=== Section Start ===
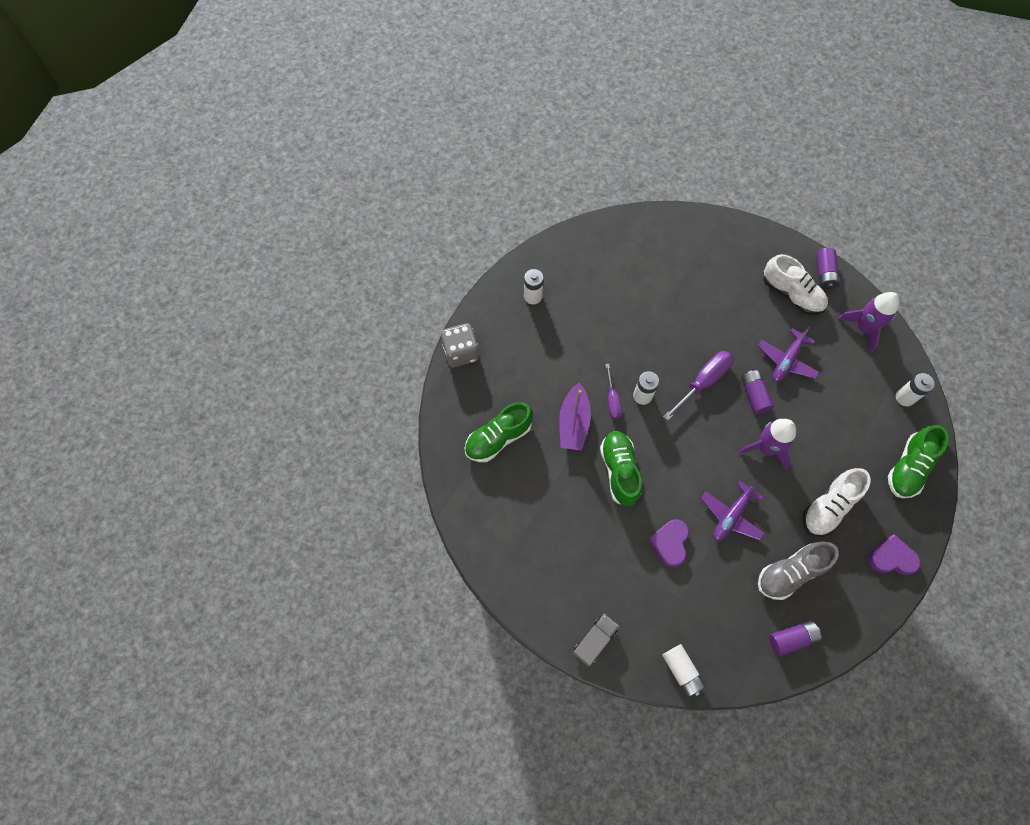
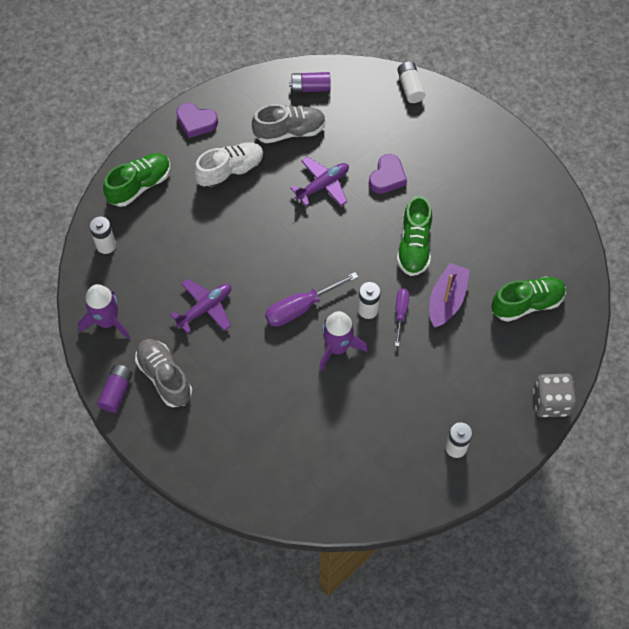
camera: 165 degrees left, 5 degrees down
(594, 641) = (477, 122): grey truck -> none
(754, 395) = (254, 283): purple battery -> none
(766, 448) = (265, 232): purple rocket -> purple rocket (337, 347)
(791, 294) = (164, 377): white shoe -> grey shoe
=== Section End ===
| Assigned task |
Your response should reproduce the entire listing verbatim, minus the pictures.

| Result of this task |
camera: 165 degrees left, 5 degrees down
(594, 641) = (477, 122): grey truck -> none
(754, 395) = (254, 283): purple battery -> none
(766, 448) = (265, 232): purple rocket -> purple rocket (337, 347)
(791, 294) = (164, 377): white shoe -> grey shoe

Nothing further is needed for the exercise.